:: Input data

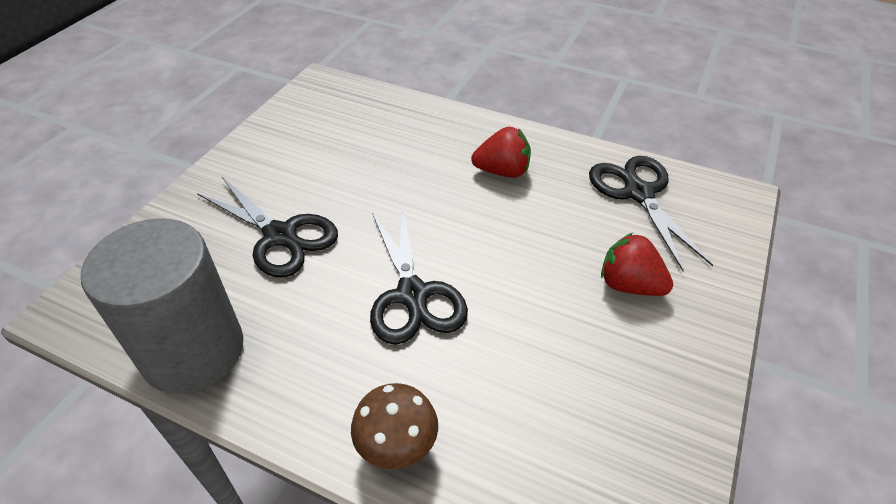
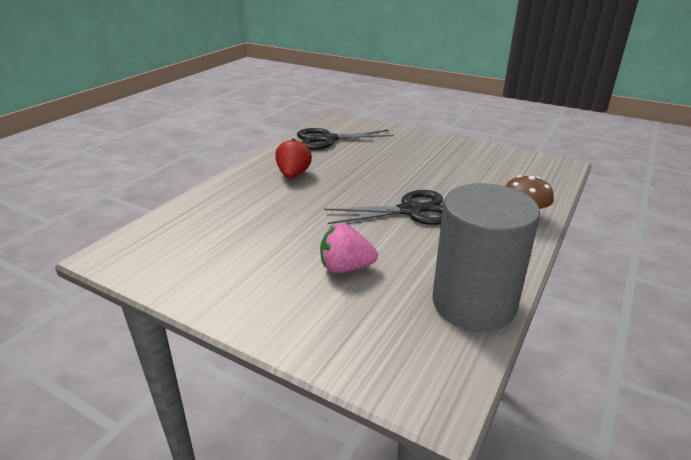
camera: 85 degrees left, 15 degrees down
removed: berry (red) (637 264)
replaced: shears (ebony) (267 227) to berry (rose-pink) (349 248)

::::

Your objective
Give back exactly the lines from the one containing "removed: berry (red) (637 264)" to the end of the material, both ends included.

Result
removed: berry (red) (637 264)
replaced: shears (ebony) (267 227) to berry (rose-pink) (349 248)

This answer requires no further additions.